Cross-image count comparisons
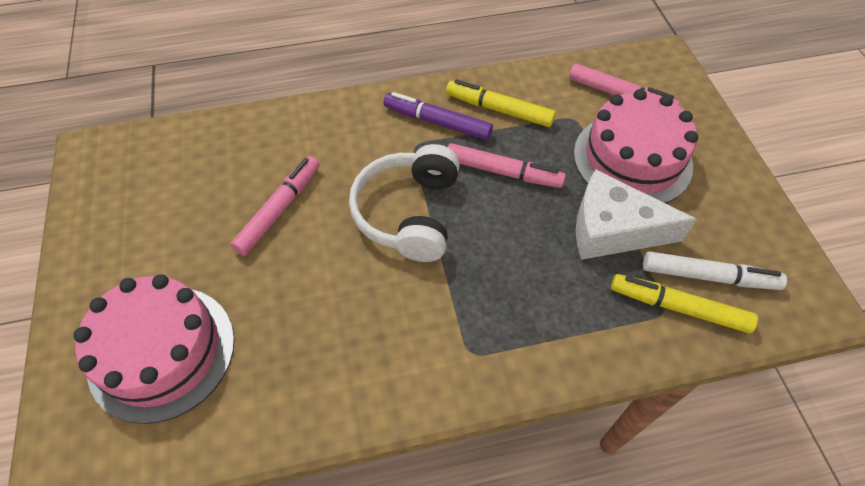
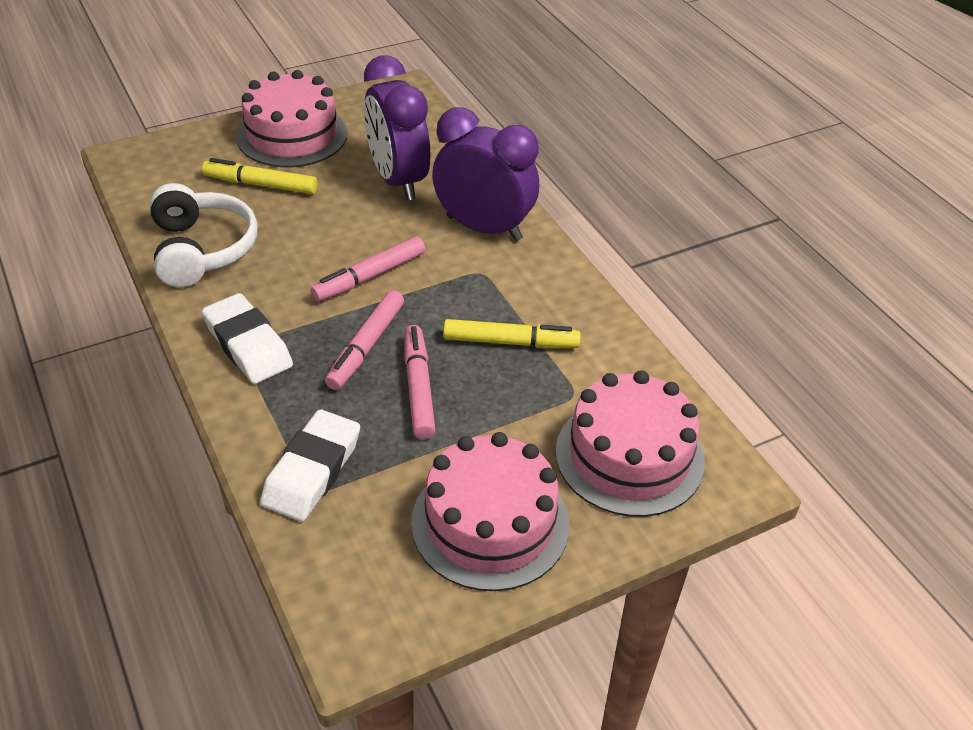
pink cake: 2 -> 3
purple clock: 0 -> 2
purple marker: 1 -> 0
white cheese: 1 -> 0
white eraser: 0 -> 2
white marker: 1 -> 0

* [Problem to work on] Pull every line containing "white" from the data.

* [Response box]
white cheese: 1 -> 0
white eraser: 0 -> 2
white marker: 1 -> 0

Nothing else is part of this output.